#### Task to complete:
With pictures left out, retype exactly the lines from the one containing "none -> green ring [626,222,709,271]" through the final line of the entries.

Scene edit records
[Start of section]
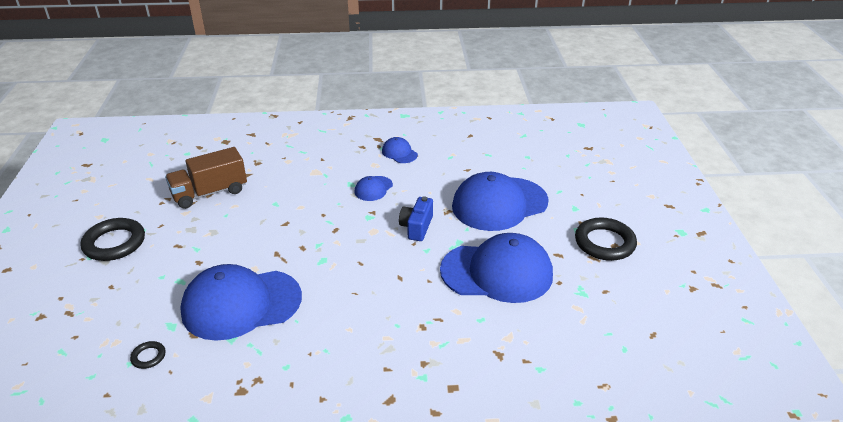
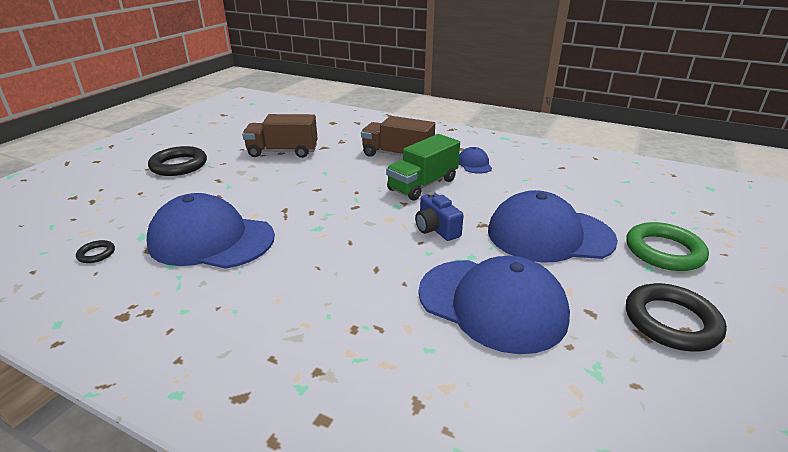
camera: 30 degrees right, 5 degrees down
blue cap [355,176,393,201] -> green truck [386,134,460,201]
blue camera [399,196,433,241] -> blue camera turned 75 degrees counterclockwise [415,192,464,241]
none -> brown truck [361,116,435,156]
none -> green ring [626,222,709,271]

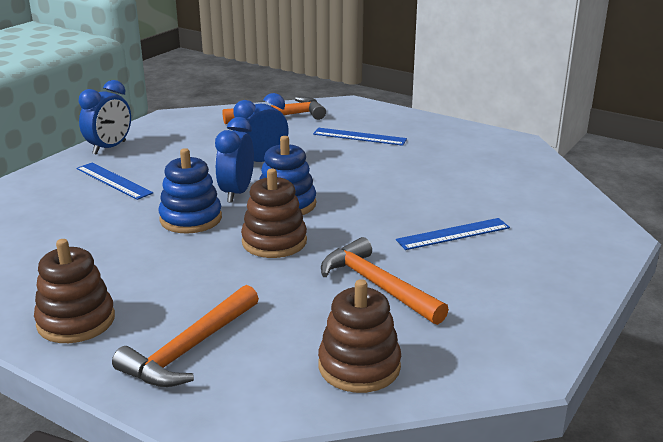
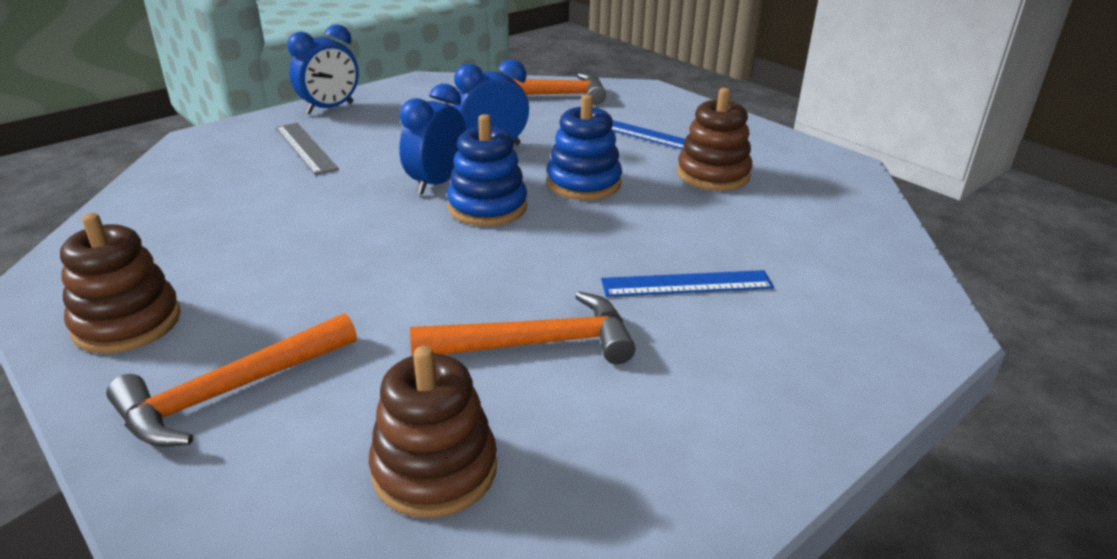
camera: 15 degrees right, 5 degrees up
blue ruler [76,163,153,200] -> grey ruler [275,123,339,175]
blue stacking toy [158,148,222,234] -> blue stacking toy moved to [547,95,622,200]
brown stacking toy [241,169,307,258] -> brown stacking toy moved to [677,88,753,191]
orange hammer [321,237,449,325] -> orange hammer turned 105 degrees clockwise [410,291,635,364]

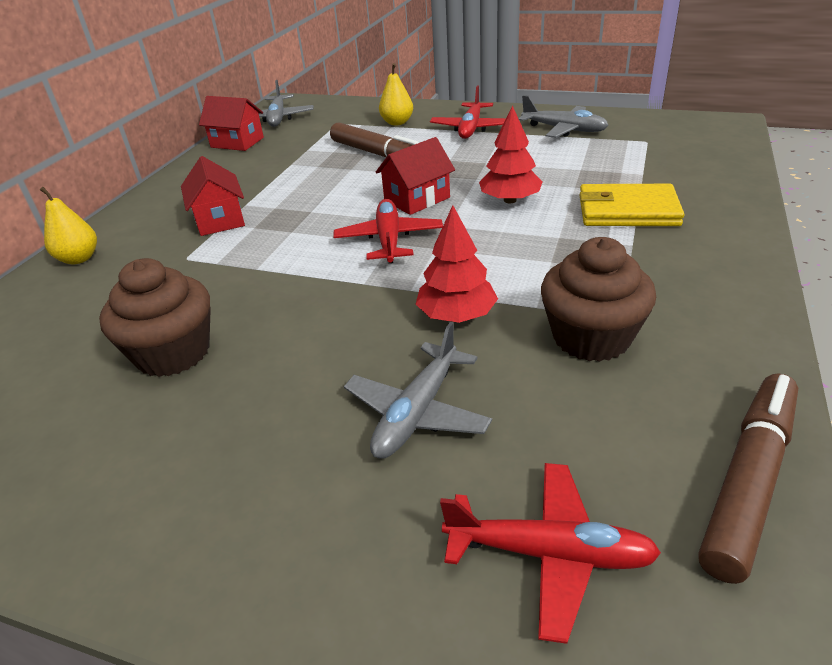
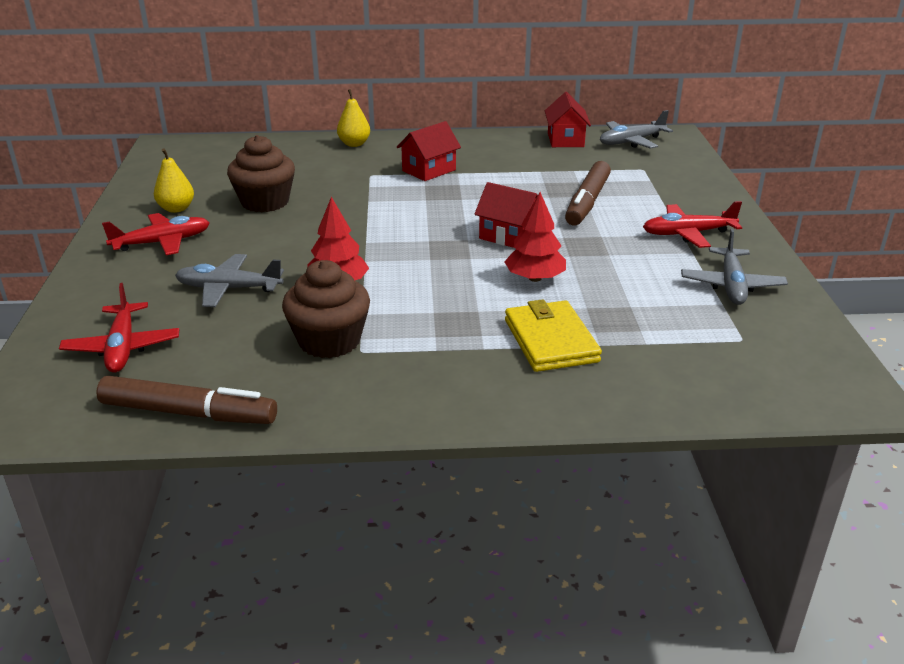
camera: 65 degrees right, 5 degrees down
red plane [333,199,443,263] -> red plane moved to [102,213,209,255]
yellow pear [379,63,413,126] -> yellow pear moved to [154,148,194,213]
[End of section]
#### Written solution:
none -> green ring [626,222,709,271]

camera: 15 degrees right, 5 degrees up
blue ruler [76,163,153,200] -> grey ruler [275,123,339,175]
blue stacking toy [158,148,222,234] -> blue stacking toy moved to [547,95,622,200]
brown stacking toy [241,169,307,258] -> brown stacking toy moved to [677,88,753,191]
orange hammer [321,237,449,325] -> orange hammer turned 105 degrees clockwise [410,291,635,364]

camera: 65 degrees right, 5 degrees down
red plane [333,199,443,263] -> red plane moved to [102,213,209,255]
yellow pear [379,63,413,126] -> yellow pear moved to [154,148,194,213]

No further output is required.